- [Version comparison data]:
»»
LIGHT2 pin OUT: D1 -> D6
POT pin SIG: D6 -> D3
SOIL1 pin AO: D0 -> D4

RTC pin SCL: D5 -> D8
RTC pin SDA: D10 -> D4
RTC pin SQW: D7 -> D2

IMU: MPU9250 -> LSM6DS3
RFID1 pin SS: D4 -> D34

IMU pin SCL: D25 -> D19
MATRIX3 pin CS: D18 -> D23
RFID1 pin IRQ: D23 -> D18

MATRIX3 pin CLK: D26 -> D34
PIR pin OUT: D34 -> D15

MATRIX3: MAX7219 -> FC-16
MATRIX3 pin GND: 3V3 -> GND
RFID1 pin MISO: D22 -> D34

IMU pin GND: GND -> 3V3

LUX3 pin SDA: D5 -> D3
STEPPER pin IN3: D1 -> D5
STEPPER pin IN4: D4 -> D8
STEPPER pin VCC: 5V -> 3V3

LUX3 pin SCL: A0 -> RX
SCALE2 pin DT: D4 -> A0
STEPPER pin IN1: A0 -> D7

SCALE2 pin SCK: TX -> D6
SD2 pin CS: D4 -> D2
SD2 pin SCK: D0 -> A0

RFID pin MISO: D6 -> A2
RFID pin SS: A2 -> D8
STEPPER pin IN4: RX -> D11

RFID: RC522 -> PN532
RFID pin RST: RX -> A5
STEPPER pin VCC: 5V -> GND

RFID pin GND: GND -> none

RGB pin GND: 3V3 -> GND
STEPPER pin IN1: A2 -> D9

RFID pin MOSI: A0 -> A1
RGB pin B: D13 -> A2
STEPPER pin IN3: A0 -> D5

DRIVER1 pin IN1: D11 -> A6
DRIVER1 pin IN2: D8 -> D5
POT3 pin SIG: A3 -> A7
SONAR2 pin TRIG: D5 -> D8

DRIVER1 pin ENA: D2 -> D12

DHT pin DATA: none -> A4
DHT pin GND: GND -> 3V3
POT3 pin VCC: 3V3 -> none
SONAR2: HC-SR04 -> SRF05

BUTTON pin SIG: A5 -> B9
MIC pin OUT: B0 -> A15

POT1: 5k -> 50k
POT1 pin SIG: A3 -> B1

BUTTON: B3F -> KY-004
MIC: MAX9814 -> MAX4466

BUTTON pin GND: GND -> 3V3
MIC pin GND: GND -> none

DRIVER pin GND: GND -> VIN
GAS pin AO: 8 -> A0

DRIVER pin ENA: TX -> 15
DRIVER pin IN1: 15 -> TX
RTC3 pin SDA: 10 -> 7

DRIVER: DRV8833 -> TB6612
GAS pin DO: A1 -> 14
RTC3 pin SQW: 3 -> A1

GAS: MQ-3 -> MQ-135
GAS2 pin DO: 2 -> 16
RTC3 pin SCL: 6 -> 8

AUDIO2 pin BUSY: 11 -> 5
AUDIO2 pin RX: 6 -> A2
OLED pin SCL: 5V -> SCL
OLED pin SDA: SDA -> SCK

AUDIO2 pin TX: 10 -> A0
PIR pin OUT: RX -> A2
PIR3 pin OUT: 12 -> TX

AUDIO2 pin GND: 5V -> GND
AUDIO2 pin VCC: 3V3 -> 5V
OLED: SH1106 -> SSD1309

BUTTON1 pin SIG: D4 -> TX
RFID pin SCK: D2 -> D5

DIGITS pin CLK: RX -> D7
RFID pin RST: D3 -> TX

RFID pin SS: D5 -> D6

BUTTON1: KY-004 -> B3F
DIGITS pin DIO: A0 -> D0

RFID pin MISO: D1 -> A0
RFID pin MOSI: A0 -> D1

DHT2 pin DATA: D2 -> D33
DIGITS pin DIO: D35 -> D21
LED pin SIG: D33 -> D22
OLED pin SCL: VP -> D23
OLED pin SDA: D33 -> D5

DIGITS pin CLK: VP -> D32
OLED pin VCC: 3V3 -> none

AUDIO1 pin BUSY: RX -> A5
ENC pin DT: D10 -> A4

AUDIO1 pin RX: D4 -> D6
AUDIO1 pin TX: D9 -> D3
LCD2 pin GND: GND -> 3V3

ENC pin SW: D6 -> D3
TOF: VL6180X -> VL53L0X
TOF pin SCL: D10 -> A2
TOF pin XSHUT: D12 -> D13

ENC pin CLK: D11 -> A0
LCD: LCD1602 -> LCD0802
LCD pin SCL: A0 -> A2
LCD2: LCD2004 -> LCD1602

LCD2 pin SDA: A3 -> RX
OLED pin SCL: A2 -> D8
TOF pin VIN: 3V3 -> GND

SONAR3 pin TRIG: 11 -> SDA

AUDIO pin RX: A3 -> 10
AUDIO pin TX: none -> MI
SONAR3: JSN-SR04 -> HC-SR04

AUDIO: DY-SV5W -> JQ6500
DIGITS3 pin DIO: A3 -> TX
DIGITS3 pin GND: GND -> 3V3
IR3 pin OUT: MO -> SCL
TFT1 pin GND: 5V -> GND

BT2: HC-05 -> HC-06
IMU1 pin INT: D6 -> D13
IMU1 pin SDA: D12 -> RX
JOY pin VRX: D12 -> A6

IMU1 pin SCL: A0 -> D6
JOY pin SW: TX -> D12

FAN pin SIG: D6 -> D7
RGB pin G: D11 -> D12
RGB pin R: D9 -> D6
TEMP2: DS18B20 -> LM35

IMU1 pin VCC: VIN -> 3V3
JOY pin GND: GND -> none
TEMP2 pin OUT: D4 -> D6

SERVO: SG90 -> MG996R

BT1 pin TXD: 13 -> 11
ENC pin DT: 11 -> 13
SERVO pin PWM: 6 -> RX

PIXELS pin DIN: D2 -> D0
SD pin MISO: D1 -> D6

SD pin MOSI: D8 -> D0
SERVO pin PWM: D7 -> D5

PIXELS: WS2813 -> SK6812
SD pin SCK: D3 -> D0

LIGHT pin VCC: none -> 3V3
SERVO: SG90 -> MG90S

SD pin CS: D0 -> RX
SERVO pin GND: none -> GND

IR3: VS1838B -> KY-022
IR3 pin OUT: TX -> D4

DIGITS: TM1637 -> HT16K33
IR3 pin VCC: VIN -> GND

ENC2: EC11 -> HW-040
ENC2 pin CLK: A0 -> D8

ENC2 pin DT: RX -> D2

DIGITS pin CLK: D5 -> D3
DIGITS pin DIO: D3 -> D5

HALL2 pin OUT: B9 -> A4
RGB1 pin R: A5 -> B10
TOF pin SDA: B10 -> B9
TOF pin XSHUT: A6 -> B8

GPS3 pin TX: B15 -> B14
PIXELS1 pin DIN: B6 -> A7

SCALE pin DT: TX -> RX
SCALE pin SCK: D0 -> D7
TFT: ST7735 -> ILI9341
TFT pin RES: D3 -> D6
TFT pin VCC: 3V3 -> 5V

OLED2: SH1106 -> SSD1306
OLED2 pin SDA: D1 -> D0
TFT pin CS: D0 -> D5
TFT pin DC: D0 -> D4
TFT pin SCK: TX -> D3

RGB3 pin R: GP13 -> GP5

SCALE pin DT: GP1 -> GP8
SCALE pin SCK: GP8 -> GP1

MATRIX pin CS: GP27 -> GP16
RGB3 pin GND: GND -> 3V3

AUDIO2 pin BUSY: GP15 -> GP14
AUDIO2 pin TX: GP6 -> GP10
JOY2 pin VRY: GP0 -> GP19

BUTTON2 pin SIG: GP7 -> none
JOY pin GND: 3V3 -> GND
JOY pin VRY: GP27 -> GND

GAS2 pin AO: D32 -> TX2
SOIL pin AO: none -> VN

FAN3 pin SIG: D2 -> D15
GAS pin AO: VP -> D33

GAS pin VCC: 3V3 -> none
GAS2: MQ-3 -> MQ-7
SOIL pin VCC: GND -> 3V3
««
- [EXERCISE DIRECTIONS]: All of the data above should be reproduced word for word.

- [ANSWER TO THE PROBLEM]:
LIGHT2 pin OUT: D1 -> D6
POT pin SIG: D6 -> D3
SOIL1 pin AO: D0 -> D4

RTC pin SCL: D5 -> D8
RTC pin SDA: D10 -> D4
RTC pin SQW: D7 -> D2

IMU: MPU9250 -> LSM6DS3
RFID1 pin SS: D4 -> D34

IMU pin SCL: D25 -> D19
MATRIX3 pin CS: D18 -> D23
RFID1 pin IRQ: D23 -> D18

MATRIX3 pin CLK: D26 -> D34
PIR pin OUT: D34 -> D15

MATRIX3: MAX7219 -> FC-16
MATRIX3 pin GND: 3V3 -> GND
RFID1 pin MISO: D22 -> D34

IMU pin GND: GND -> 3V3

LUX3 pin SDA: D5 -> D3
STEPPER pin IN3: D1 -> D5
STEPPER pin IN4: D4 -> D8
STEPPER pin VCC: 5V -> 3V3

LUX3 pin SCL: A0 -> RX
SCALE2 pin DT: D4 -> A0
STEPPER pin IN1: A0 -> D7

SCALE2 pin SCK: TX -> D6
SD2 pin CS: D4 -> D2
SD2 pin SCK: D0 -> A0

RFID pin MISO: D6 -> A2
RFID pin SS: A2 -> D8
STEPPER pin IN4: RX -> D11

RFID: RC522 -> PN532
RFID pin RST: RX -> A5
STEPPER pin VCC: 5V -> GND

RFID pin GND: GND -> none

RGB pin GND: 3V3 -> GND
STEPPER pin IN1: A2 -> D9

RFID pin MOSI: A0 -> A1
RGB pin B: D13 -> A2
STEPPER pin IN3: A0 -> D5

DRIVER1 pin IN1: D11 -> A6
DRIVER1 pin IN2: D8 -> D5
POT3 pin SIG: A3 -> A7
SONAR2 pin TRIG: D5 -> D8

DRIVER1 pin ENA: D2 -> D12

DHT pin DATA: none -> A4
DHT pin GND: GND -> 3V3
POT3 pin VCC: 3V3 -> none
SONAR2: HC-SR04 -> SRF05

BUTTON pin SIG: A5 -> B9
MIC pin OUT: B0 -> A15

POT1: 5k -> 50k
POT1 pin SIG: A3 -> B1

BUTTON: B3F -> KY-004
MIC: MAX9814 -> MAX4466

BUTTON pin GND: GND -> 3V3
MIC pin GND: GND -> none

DRIVER pin GND: GND -> VIN
GAS pin AO: 8 -> A0

DRIVER pin ENA: TX -> 15
DRIVER pin IN1: 15 -> TX
RTC3 pin SDA: 10 -> 7

DRIVER: DRV8833 -> TB6612
GAS pin DO: A1 -> 14
RTC3 pin SQW: 3 -> A1

GAS: MQ-3 -> MQ-135
GAS2 pin DO: 2 -> 16
RTC3 pin SCL: 6 -> 8

AUDIO2 pin BUSY: 11 -> 5
AUDIO2 pin RX: 6 -> A2
OLED pin SCL: 5V -> SCL
OLED pin SDA: SDA -> SCK

AUDIO2 pin TX: 10 -> A0
PIR pin OUT: RX -> A2
PIR3 pin OUT: 12 -> TX

AUDIO2 pin GND: 5V -> GND
AUDIO2 pin VCC: 3V3 -> 5V
OLED: SH1106 -> SSD1309

BUTTON1 pin SIG: D4 -> TX
RFID pin SCK: D2 -> D5

DIGITS pin CLK: RX -> D7
RFID pin RST: D3 -> TX

RFID pin SS: D5 -> D6

BUTTON1: KY-004 -> B3F
DIGITS pin DIO: A0 -> D0

RFID pin MISO: D1 -> A0
RFID pin MOSI: A0 -> D1

DHT2 pin DATA: D2 -> D33
DIGITS pin DIO: D35 -> D21
LED pin SIG: D33 -> D22
OLED pin SCL: VP -> D23
OLED pin SDA: D33 -> D5

DIGITS pin CLK: VP -> D32
OLED pin VCC: 3V3 -> none

AUDIO1 pin BUSY: RX -> A5
ENC pin DT: D10 -> A4

AUDIO1 pin RX: D4 -> D6
AUDIO1 pin TX: D9 -> D3
LCD2 pin GND: GND -> 3V3

ENC pin SW: D6 -> D3
TOF: VL6180X -> VL53L0X
TOF pin SCL: D10 -> A2
TOF pin XSHUT: D12 -> D13

ENC pin CLK: D11 -> A0
LCD: LCD1602 -> LCD0802
LCD pin SCL: A0 -> A2
LCD2: LCD2004 -> LCD1602

LCD2 pin SDA: A3 -> RX
OLED pin SCL: A2 -> D8
TOF pin VIN: 3V3 -> GND

SONAR3 pin TRIG: 11 -> SDA

AUDIO pin RX: A3 -> 10
AUDIO pin TX: none -> MI
SONAR3: JSN-SR04 -> HC-SR04

AUDIO: DY-SV5W -> JQ6500
DIGITS3 pin DIO: A3 -> TX
DIGITS3 pin GND: GND -> 3V3
IR3 pin OUT: MO -> SCL
TFT1 pin GND: 5V -> GND

BT2: HC-05 -> HC-06
IMU1 pin INT: D6 -> D13
IMU1 pin SDA: D12 -> RX
JOY pin VRX: D12 -> A6

IMU1 pin SCL: A0 -> D6
JOY pin SW: TX -> D12

FAN pin SIG: D6 -> D7
RGB pin G: D11 -> D12
RGB pin R: D9 -> D6
TEMP2: DS18B20 -> LM35

IMU1 pin VCC: VIN -> 3V3
JOY pin GND: GND -> none
TEMP2 pin OUT: D4 -> D6

SERVO: SG90 -> MG996R

BT1 pin TXD: 13 -> 11
ENC pin DT: 11 -> 13
SERVO pin PWM: 6 -> RX

PIXELS pin DIN: D2 -> D0
SD pin MISO: D1 -> D6

SD pin MOSI: D8 -> D0
SERVO pin PWM: D7 -> D5

PIXELS: WS2813 -> SK6812
SD pin SCK: D3 -> D0

LIGHT pin VCC: none -> 3V3
SERVO: SG90 -> MG90S

SD pin CS: D0 -> RX
SERVO pin GND: none -> GND

IR3: VS1838B -> KY-022
IR3 pin OUT: TX -> D4

DIGITS: TM1637 -> HT16K33
IR3 pin VCC: VIN -> GND

ENC2: EC11 -> HW-040
ENC2 pin CLK: A0 -> D8

ENC2 pin DT: RX -> D2

DIGITS pin CLK: D5 -> D3
DIGITS pin DIO: D3 -> D5

HALL2 pin OUT: B9 -> A4
RGB1 pin R: A5 -> B10
TOF pin SDA: B10 -> B9
TOF pin XSHUT: A6 -> B8

GPS3 pin TX: B15 -> B14
PIXELS1 pin DIN: B6 -> A7

SCALE pin DT: TX -> RX
SCALE pin SCK: D0 -> D7
TFT: ST7735 -> ILI9341
TFT pin RES: D3 -> D6
TFT pin VCC: 3V3 -> 5V

OLED2: SH1106 -> SSD1306
OLED2 pin SDA: D1 -> D0
TFT pin CS: D0 -> D5
TFT pin DC: D0 -> D4
TFT pin SCK: TX -> D3

RGB3 pin R: GP13 -> GP5

SCALE pin DT: GP1 -> GP8
SCALE pin SCK: GP8 -> GP1

MATRIX pin CS: GP27 -> GP16
RGB3 pin GND: GND -> 3V3

AUDIO2 pin BUSY: GP15 -> GP14
AUDIO2 pin TX: GP6 -> GP10
JOY2 pin VRY: GP0 -> GP19

BUTTON2 pin SIG: GP7 -> none
JOY pin GND: 3V3 -> GND
JOY pin VRY: GP27 -> GND

GAS2 pin AO: D32 -> TX2
SOIL pin AO: none -> VN

FAN3 pin SIG: D2 -> D15
GAS pin AO: VP -> D33

GAS pin VCC: 3V3 -> none
GAS2: MQ-3 -> MQ-7
SOIL pin VCC: GND -> 3V3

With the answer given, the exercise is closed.